- **ASSIGNED TASK**:
For each line below that contains the string "minus", copy that line.

- **DATA EXCERPTS**:
:::::
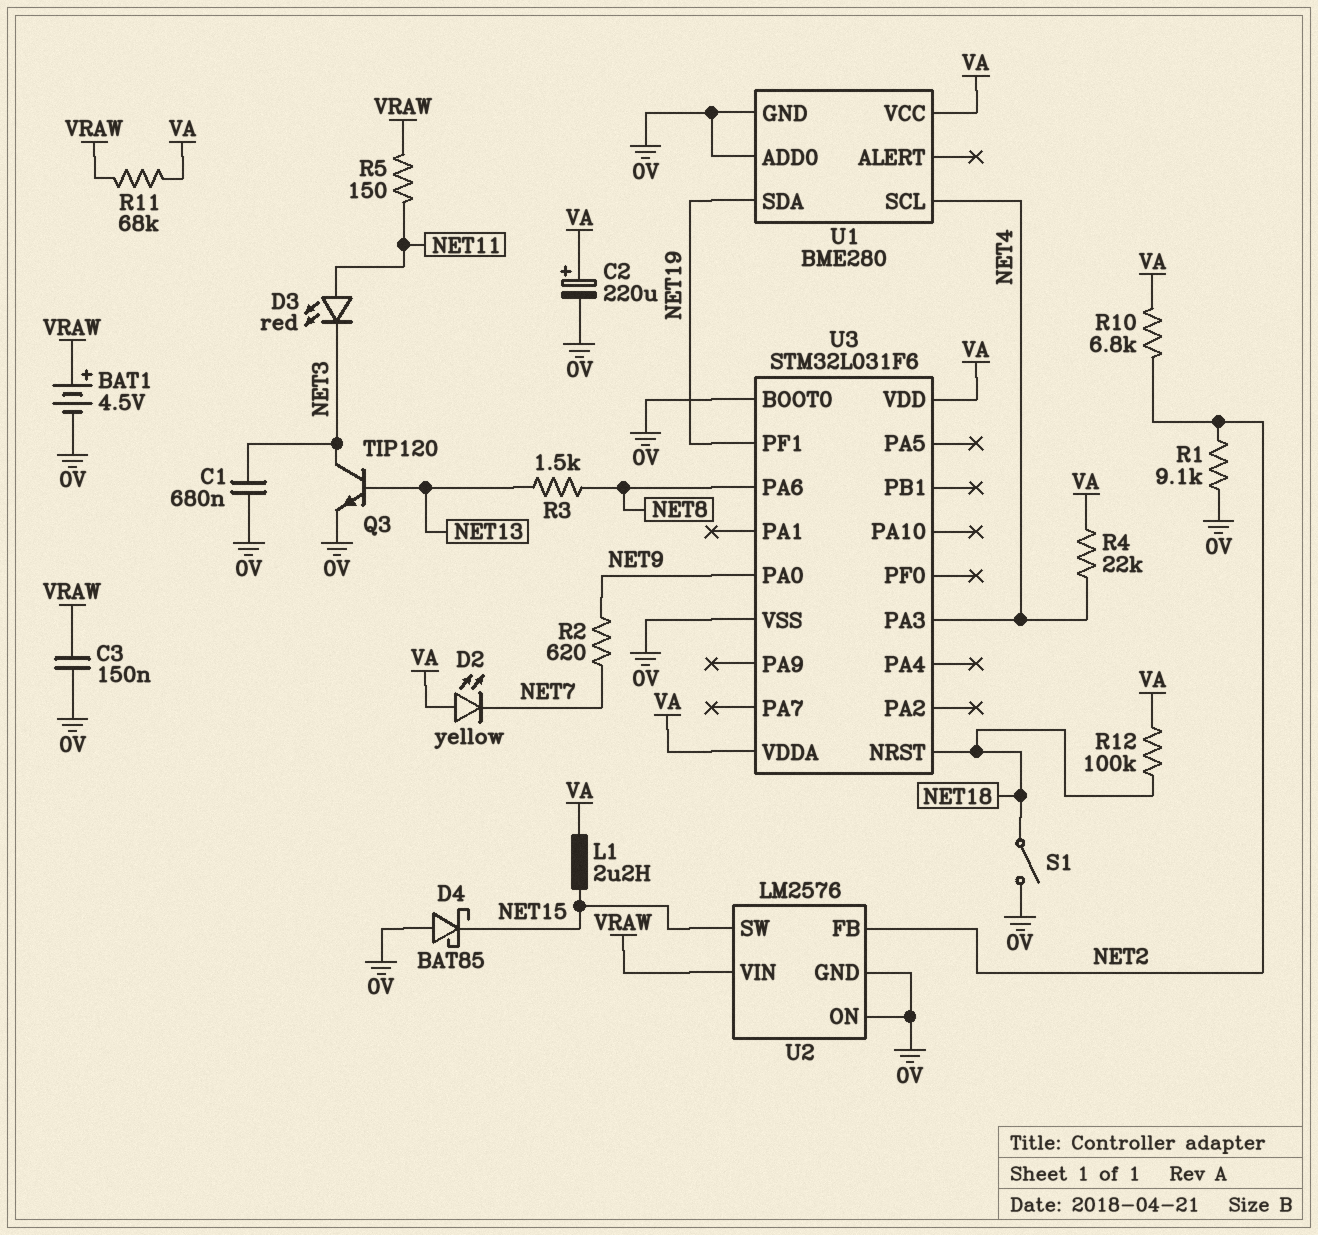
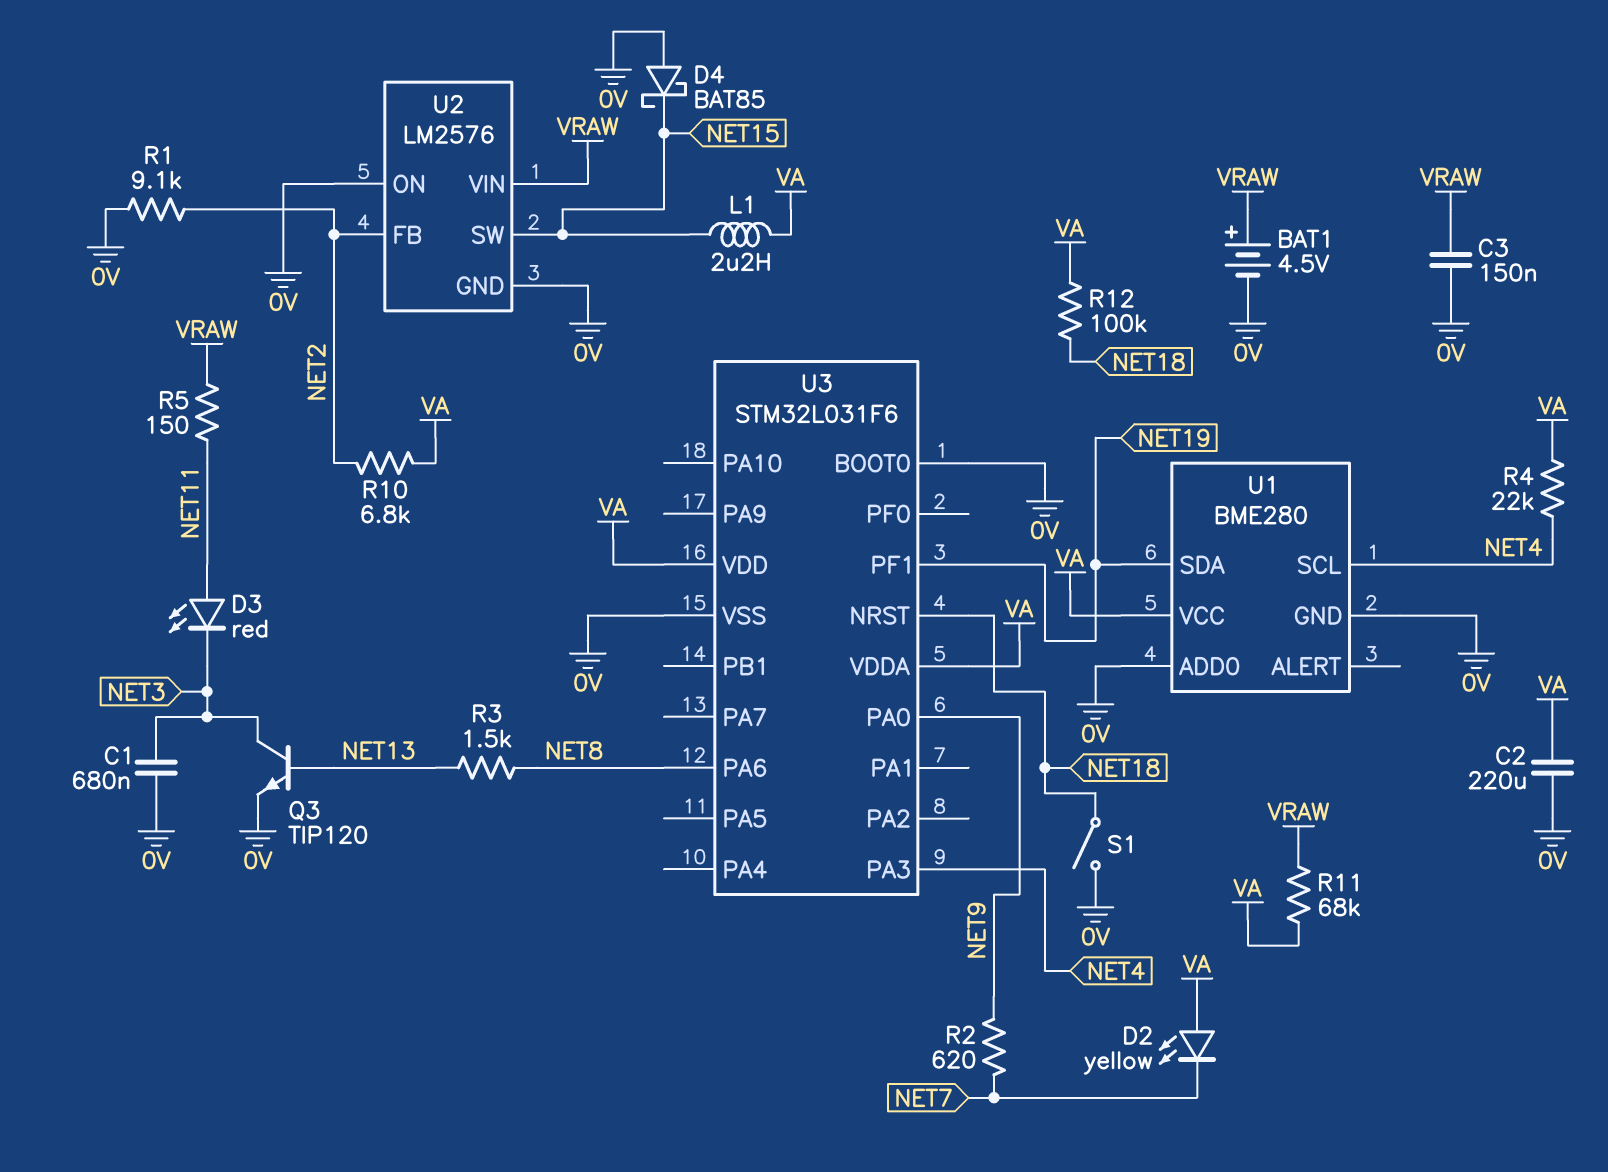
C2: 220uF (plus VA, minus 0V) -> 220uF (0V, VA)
:::::
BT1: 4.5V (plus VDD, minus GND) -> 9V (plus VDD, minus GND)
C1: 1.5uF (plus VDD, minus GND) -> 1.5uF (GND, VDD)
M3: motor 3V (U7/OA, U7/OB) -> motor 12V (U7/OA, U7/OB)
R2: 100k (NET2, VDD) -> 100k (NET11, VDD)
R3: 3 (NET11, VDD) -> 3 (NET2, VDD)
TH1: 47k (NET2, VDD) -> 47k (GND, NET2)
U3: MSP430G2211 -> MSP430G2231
:::::
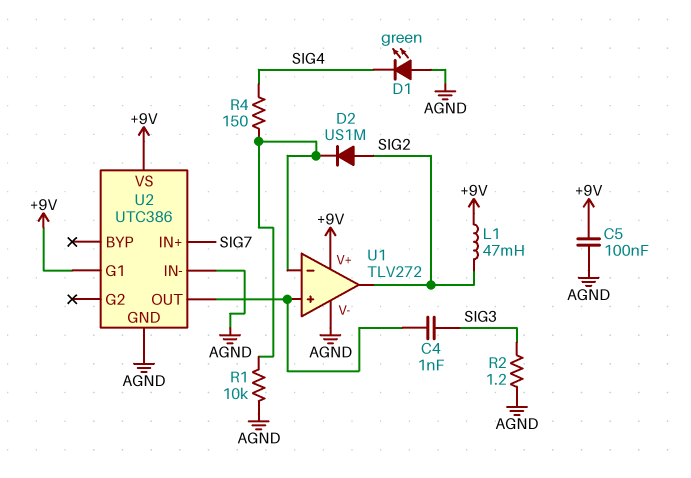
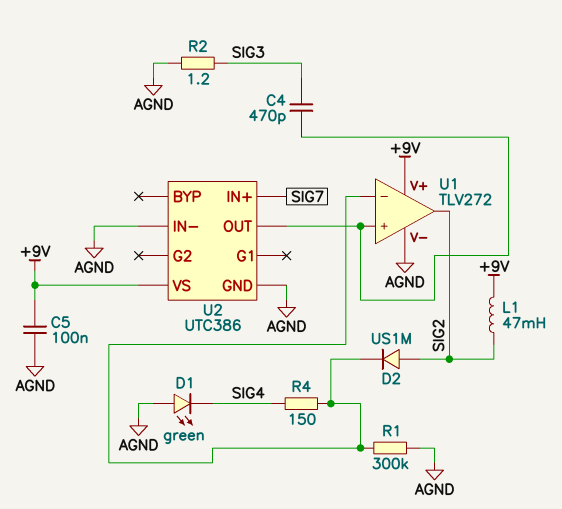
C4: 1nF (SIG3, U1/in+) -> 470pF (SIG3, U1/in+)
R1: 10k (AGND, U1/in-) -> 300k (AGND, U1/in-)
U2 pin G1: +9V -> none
:::::
- **TASK ANSWER**:
C2: 220uF (plus VA, minus 0V) -> 220uF (0V, VA)
BT1: 4.5V (plus VDD, minus GND) -> 9V (plus VDD, minus GND)
C1: 1.5uF (plus VDD, minus GND) -> 1.5uF (GND, VDD)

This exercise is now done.